Among the lines below, which ones contain the word "from"? Copy every such line.
[[ Available records, beginning ]]
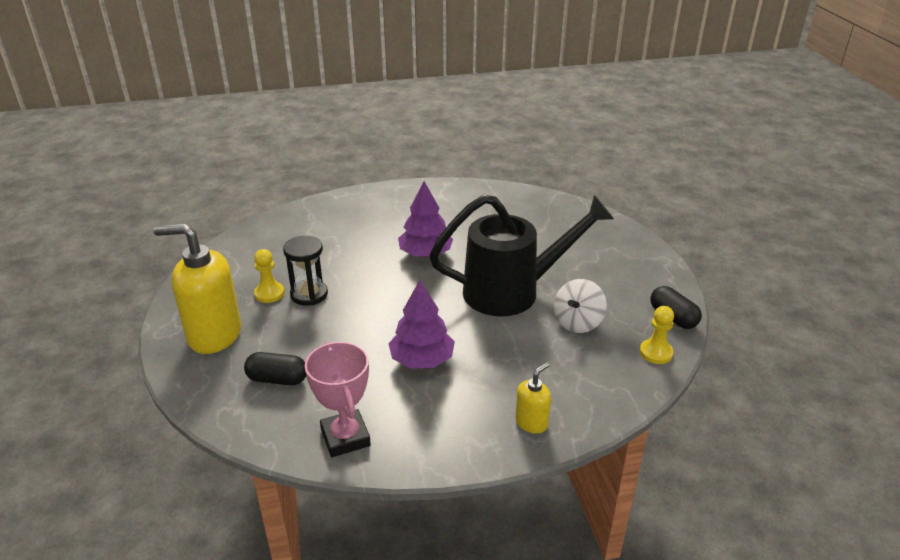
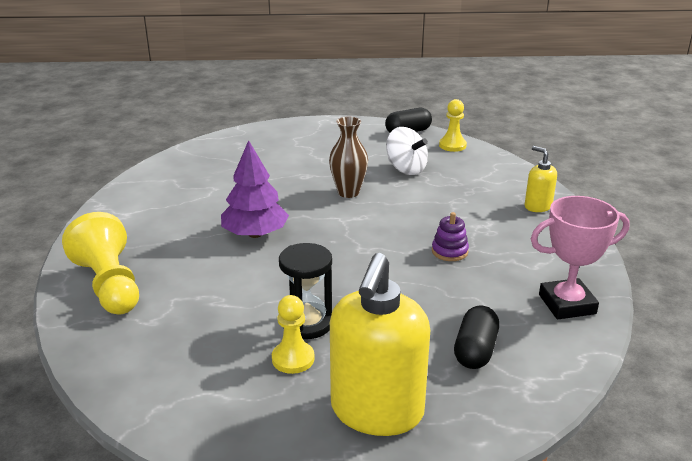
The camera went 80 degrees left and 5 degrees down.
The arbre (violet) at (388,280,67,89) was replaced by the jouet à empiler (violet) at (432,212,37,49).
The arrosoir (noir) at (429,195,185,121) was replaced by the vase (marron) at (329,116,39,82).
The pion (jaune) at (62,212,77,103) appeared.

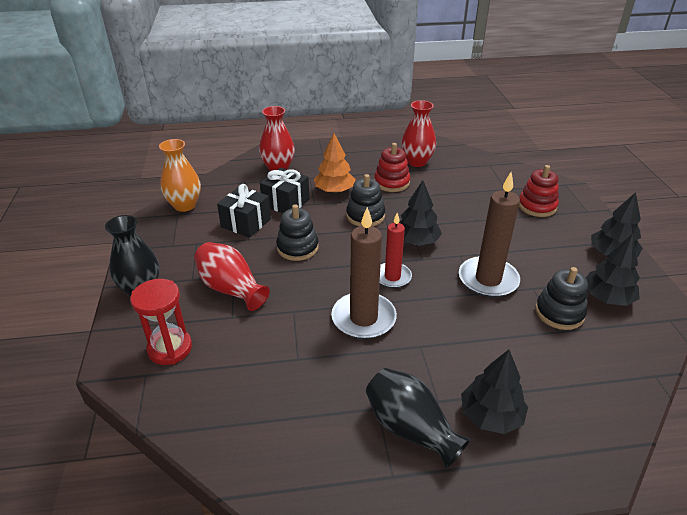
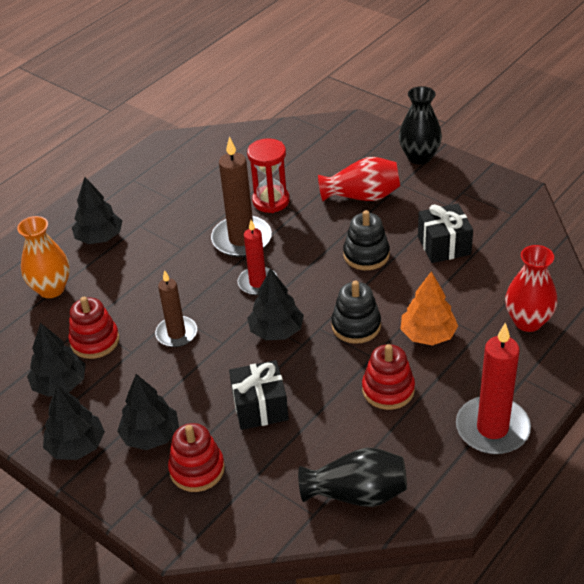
The camera went 140 degrees right and 5 degrees up.
The sablier (rouge) moved from (130,279,62,86) to (247,138,43,75).
The vase (orange) moved from (159,139,42,73) to (17,216,53,82).
The cadeau (noir) moved from (260,168,49,45) to (229,360,60,70).
The vase (noir) moved from (366,368,105,101) to (298,448,109,59).
The vase (rouge) at (401,100,35,67) disappeared.
The bougie (marron) at (459,172,61,126) changed to 0.64 times the size.
The jouet à empiler (noir) at (535,267,53,63) became the jouet à empiler (rouge) at (69,297,50,62).
The arbre (noir) at (117,374,62,76) appeared.
The bougie (rouge) at (456,322,75,132) appeared.

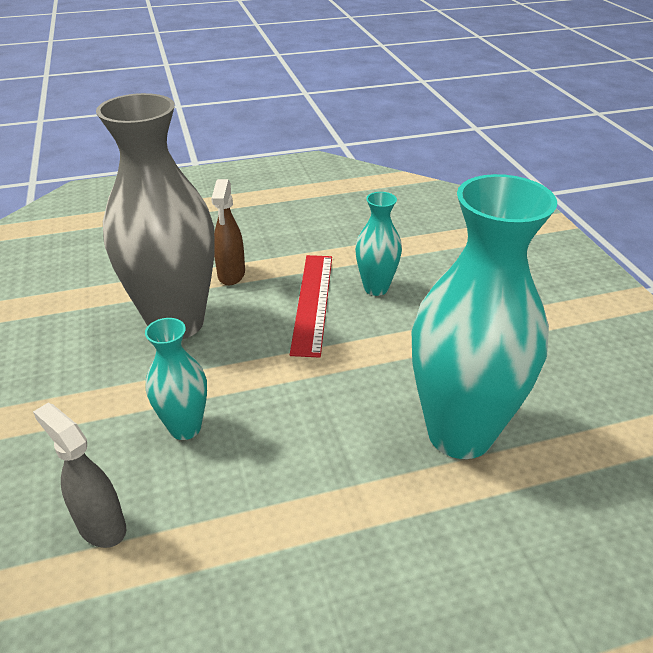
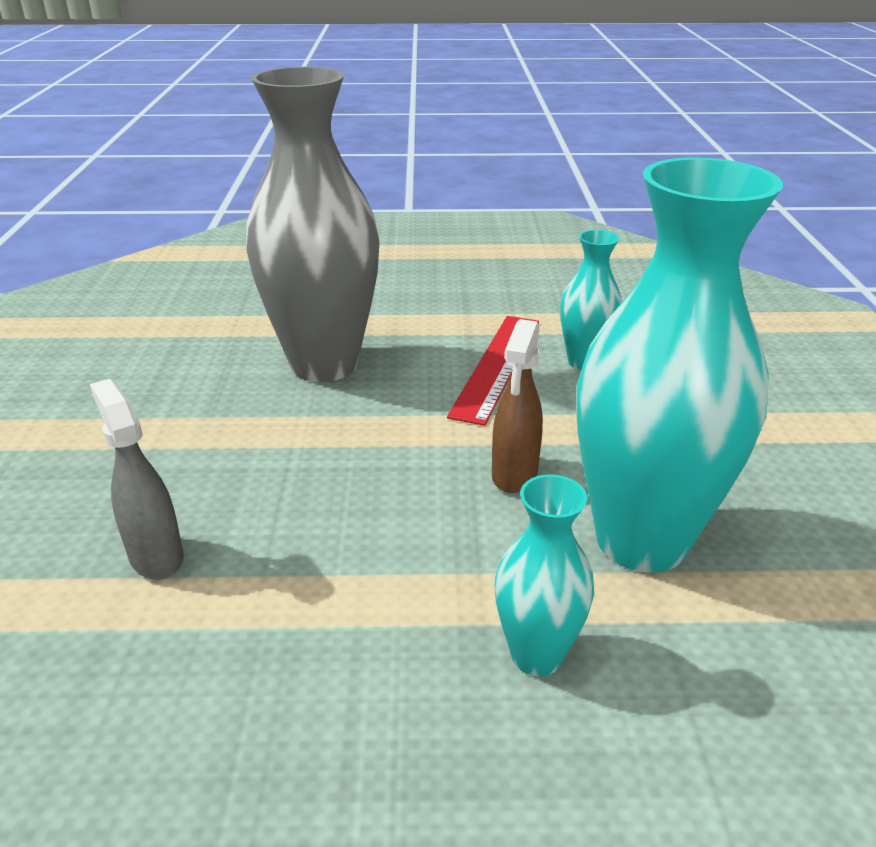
The camera went 15 degrees right and 5 degrees down.
The vase (turquoise) moved from (145,318,62,122) to (494,474,100,202).
The vaporisateur (marron) moved from (211,179,34,106) to (492,319,51,174).

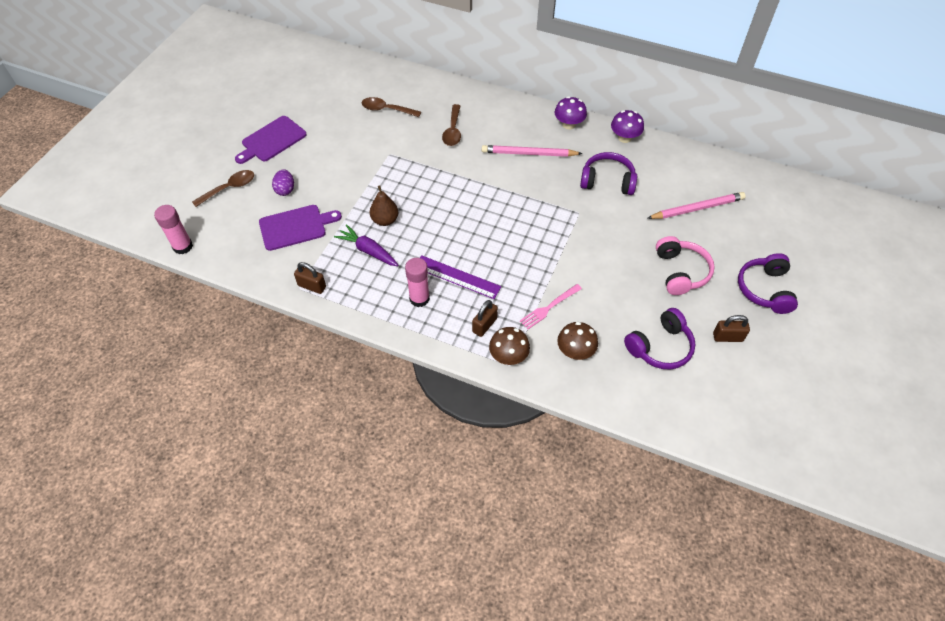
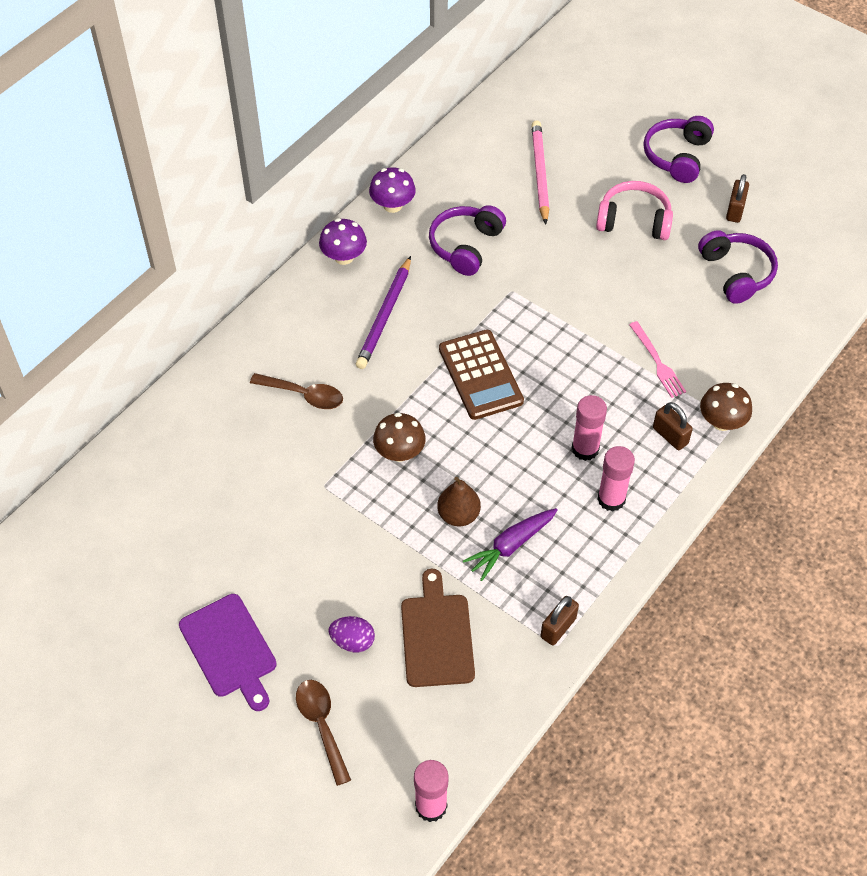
The camera went 75 degrees left and 0 degrees up.
The planche à découper (violet) at (259,205,83,46) became the planche à découper (marron) at (401,569,74,118).
The cuillère (marron) at (362,97,59,20) disappeared.
The règle (violet) at (420,255,81,44) was replaced by the bâton de colle (rose) at (572,395,35,66).
The crayon (rose) at (482,145,101,12) became the crayon (violet) at (356,256,55,113).
The champignon (marron) moved from (557,322,41,38) to (373,413,53,49).
The casque audio (violet) at (738,253,60,61) turned 90 degrees clockwise.
The calculatrice (marron) at (439,330,85,90) appeared.

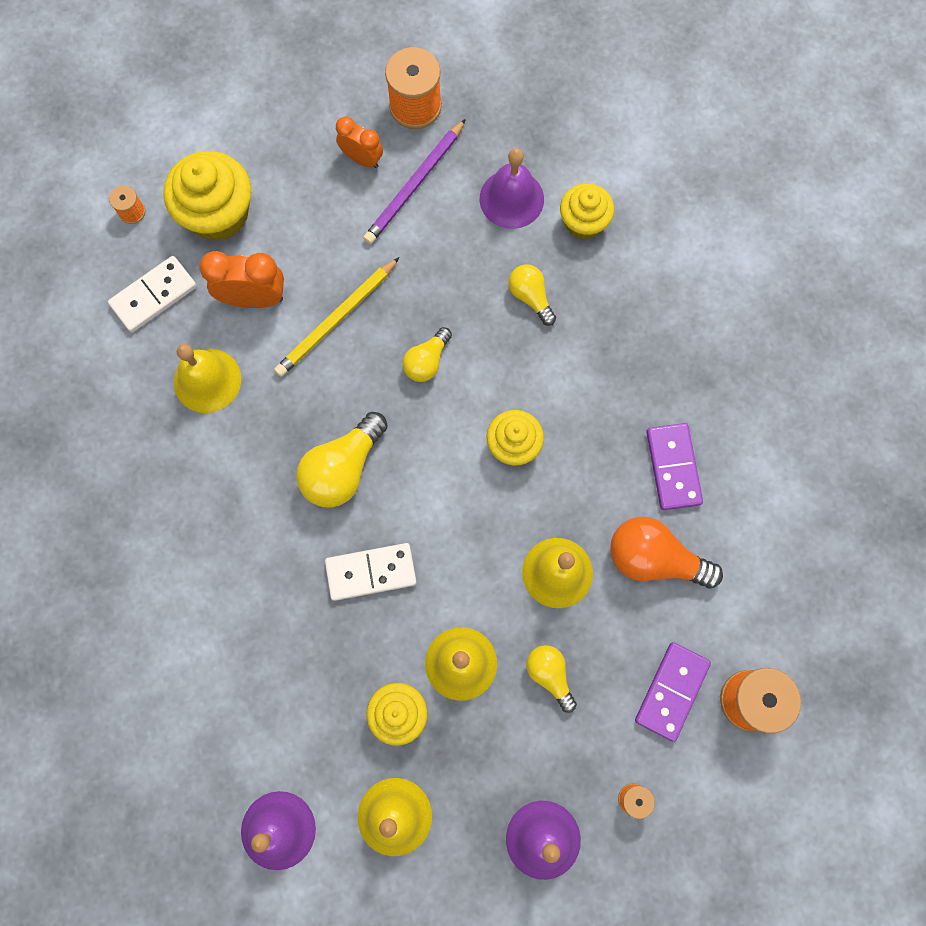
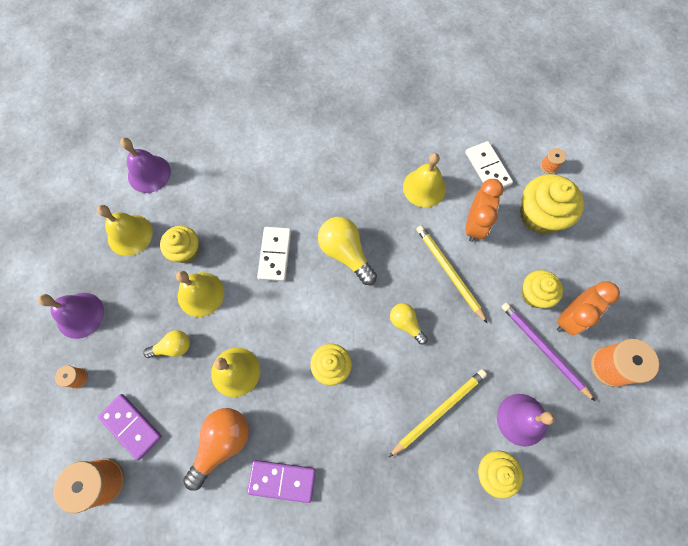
The camera went 105 degrees right and 5 degrees down.
The réveil (orange) at (336,116,47,52) changed to 1.50 times the size.
The ampoule (jaune) at (509,264,47,62) was replaced by the crayon (jaune) at (389,370,98,87).
The muffin (jaune) at (521,270,42,38) appeared.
[[ Available records, end ]]
_Output for this exercise:_
The sablier (rouge) moved from (130,279,62,86) to (247,138,43,75).
The vase (orange) moved from (159,139,42,73) to (17,216,53,82).
The cadeau (noir) moved from (260,168,49,45) to (229,360,60,70).
The vase (noir) moved from (366,368,105,101) to (298,448,109,59).
The vase (turquoise) moved from (145,318,62,122) to (494,474,100,202).
The vaporisateur (marron) moved from (211,179,34,106) to (492,319,51,174).
The champignon (marron) moved from (557,322,41,38) to (373,413,53,49).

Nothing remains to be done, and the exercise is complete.